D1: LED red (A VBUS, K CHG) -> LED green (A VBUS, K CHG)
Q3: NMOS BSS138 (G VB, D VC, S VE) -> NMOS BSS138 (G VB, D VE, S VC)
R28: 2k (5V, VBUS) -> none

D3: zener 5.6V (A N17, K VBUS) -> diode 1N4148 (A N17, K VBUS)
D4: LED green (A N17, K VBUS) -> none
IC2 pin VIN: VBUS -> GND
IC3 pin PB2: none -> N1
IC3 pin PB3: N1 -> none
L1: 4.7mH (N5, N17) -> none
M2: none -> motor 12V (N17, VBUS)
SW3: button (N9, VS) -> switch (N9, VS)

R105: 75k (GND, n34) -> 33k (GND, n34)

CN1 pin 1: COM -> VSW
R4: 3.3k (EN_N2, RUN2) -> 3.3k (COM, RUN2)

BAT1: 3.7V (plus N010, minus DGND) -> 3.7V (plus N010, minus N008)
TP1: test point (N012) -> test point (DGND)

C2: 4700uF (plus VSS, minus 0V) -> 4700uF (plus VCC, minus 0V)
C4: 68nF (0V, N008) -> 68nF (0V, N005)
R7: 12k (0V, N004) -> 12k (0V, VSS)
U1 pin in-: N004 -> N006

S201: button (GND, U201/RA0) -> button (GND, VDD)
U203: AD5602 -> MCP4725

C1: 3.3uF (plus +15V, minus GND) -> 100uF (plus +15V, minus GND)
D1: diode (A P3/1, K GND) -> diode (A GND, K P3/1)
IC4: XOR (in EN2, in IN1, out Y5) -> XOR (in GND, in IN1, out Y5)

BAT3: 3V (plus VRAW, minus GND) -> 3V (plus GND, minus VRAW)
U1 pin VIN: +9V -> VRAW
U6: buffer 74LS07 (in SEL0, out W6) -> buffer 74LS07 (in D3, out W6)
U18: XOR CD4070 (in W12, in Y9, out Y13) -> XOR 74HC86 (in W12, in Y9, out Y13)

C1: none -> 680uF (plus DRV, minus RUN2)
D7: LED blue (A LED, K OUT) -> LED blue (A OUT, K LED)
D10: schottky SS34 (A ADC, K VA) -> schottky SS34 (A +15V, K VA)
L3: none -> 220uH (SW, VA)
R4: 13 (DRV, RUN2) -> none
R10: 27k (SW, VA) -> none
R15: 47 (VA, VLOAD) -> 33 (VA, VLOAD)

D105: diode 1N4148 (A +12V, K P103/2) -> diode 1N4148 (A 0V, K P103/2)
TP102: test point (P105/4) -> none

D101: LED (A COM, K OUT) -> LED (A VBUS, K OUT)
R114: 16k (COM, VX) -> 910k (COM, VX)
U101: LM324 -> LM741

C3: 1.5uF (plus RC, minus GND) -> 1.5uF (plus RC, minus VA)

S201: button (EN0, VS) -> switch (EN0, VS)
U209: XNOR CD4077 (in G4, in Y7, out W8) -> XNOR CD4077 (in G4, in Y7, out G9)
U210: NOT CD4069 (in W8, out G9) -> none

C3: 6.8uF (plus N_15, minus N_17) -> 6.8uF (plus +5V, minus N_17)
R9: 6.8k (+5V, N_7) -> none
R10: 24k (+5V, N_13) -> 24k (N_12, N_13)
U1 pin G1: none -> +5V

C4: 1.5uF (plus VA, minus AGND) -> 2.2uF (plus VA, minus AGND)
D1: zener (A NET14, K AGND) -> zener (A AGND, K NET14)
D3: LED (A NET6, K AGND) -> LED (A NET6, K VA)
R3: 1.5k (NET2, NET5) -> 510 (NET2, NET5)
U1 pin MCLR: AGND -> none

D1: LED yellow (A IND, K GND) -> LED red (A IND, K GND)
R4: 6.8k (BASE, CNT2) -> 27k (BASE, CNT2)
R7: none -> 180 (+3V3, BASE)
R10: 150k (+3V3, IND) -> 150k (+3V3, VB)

> [Prompt]: Please reproduce each entry exactly as it appears.

> [Answer section]:
D1: LED red (A VBUS, K CHG) -> LED green (A VBUS, K CHG)
Q3: NMOS BSS138 (G VB, D VC, S VE) -> NMOS BSS138 (G VB, D VE, S VC)
R28: 2k (5V, VBUS) -> none

D3: zener 5.6V (A N17, K VBUS) -> diode 1N4148 (A N17, K VBUS)
D4: LED green (A N17, K VBUS) -> none
IC2 pin VIN: VBUS -> GND
IC3 pin PB2: none -> N1
IC3 pin PB3: N1 -> none
L1: 4.7mH (N5, N17) -> none
M2: none -> motor 12V (N17, VBUS)
SW3: button (N9, VS) -> switch (N9, VS)

R105: 75k (GND, n34) -> 33k (GND, n34)

CN1 pin 1: COM -> VSW
R4: 3.3k (EN_N2, RUN2) -> 3.3k (COM, RUN2)

BAT1: 3.7V (plus N010, minus DGND) -> 3.7V (plus N010, minus N008)
TP1: test point (N012) -> test point (DGND)

C2: 4700uF (plus VSS, minus 0V) -> 4700uF (plus VCC, minus 0V)
C4: 68nF (0V, N008) -> 68nF (0V, N005)
R7: 12k (0V, N004) -> 12k (0V, VSS)
U1 pin in-: N004 -> N006

S201: button (GND, U201/RA0) -> button (GND, VDD)
U203: AD5602 -> MCP4725

C1: 3.3uF (plus +15V, minus GND) -> 100uF (plus +15V, minus GND)
D1: diode (A P3/1, K GND) -> diode (A GND, K P3/1)
IC4: XOR (in EN2, in IN1, out Y5) -> XOR (in GND, in IN1, out Y5)

BAT3: 3V (plus VRAW, minus GND) -> 3V (plus GND, minus VRAW)
U1 pin VIN: +9V -> VRAW
U6: buffer 74LS07 (in SEL0, out W6) -> buffer 74LS07 (in D3, out W6)
U18: XOR CD4070 (in W12, in Y9, out Y13) -> XOR 74HC86 (in W12, in Y9, out Y13)

C1: none -> 680uF (plus DRV, minus RUN2)
D7: LED blue (A LED, K OUT) -> LED blue (A OUT, K LED)
D10: schottky SS34 (A ADC, K VA) -> schottky SS34 (A +15V, K VA)
L3: none -> 220uH (SW, VA)
R4: 13 (DRV, RUN2) -> none
R10: 27k (SW, VA) -> none
R15: 47 (VA, VLOAD) -> 33 (VA, VLOAD)

D105: diode 1N4148 (A +12V, K P103/2) -> diode 1N4148 (A 0V, K P103/2)
TP102: test point (P105/4) -> none

D101: LED (A COM, K OUT) -> LED (A VBUS, K OUT)
R114: 16k (COM, VX) -> 910k (COM, VX)
U101: LM324 -> LM741

C3: 1.5uF (plus RC, minus GND) -> 1.5uF (plus RC, minus VA)

S201: button (EN0, VS) -> switch (EN0, VS)
U209: XNOR CD4077 (in G4, in Y7, out W8) -> XNOR CD4077 (in G4, in Y7, out G9)
U210: NOT CD4069 (in W8, out G9) -> none

C3: 6.8uF (plus N_15, minus N_17) -> 6.8uF (plus +5V, minus N_17)
R9: 6.8k (+5V, N_7) -> none
R10: 24k (+5V, N_13) -> 24k (N_12, N_13)
U1 pin G1: none -> +5V

C4: 1.5uF (plus VA, minus AGND) -> 2.2uF (plus VA, minus AGND)
D1: zener (A NET14, K AGND) -> zener (A AGND, K NET14)
D3: LED (A NET6, K AGND) -> LED (A NET6, K VA)
R3: 1.5k (NET2, NET5) -> 510 (NET2, NET5)
U1 pin MCLR: AGND -> none

D1: LED yellow (A IND, K GND) -> LED red (A IND, K GND)
R4: 6.8k (BASE, CNT2) -> 27k (BASE, CNT2)
R7: none -> 180 (+3V3, BASE)
R10: 150k (+3V3, IND) -> 150k (+3V3, VB)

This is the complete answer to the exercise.